=== Problem requirements ===
Copy out again, unchanged, the listing below from the line that has "(402, 347) = (576, 322): blue" through the line that has "(545, 443) = (623, 202): orange".

=== Records shown ===
***

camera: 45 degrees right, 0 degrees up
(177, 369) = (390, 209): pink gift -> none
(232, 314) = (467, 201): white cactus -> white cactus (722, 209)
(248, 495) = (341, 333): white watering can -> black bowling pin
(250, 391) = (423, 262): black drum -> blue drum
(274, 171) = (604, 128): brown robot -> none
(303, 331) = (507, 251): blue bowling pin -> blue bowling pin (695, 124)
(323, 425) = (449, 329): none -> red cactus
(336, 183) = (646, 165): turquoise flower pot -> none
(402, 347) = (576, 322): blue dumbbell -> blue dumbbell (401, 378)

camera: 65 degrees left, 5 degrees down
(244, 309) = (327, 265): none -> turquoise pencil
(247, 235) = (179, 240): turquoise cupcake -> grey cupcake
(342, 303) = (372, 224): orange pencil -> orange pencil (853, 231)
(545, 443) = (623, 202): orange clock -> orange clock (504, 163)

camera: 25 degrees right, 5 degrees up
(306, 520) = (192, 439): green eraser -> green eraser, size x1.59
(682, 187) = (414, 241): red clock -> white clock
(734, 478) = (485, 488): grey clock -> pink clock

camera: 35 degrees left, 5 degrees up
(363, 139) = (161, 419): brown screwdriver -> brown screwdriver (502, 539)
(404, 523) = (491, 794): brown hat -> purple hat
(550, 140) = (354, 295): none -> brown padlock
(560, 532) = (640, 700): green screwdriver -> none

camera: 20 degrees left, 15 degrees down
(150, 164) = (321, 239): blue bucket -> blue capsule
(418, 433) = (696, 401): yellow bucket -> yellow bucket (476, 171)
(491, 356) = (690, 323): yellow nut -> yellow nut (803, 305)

***

=== Exercise solution ===
(402, 347) = (576, 322): blue dumbbell -> blue dumbbell (401, 378)

camera: 65 degrees left, 5 degrees down
(244, 309) = (327, 265): none -> turquoise pencil
(247, 235) = (179, 240): turquoise cupcake -> grey cupcake
(342, 303) = (372, 224): orange pencil -> orange pencil (853, 231)
(545, 443) = (623, 202): orange clock -> orange clock (504, 163)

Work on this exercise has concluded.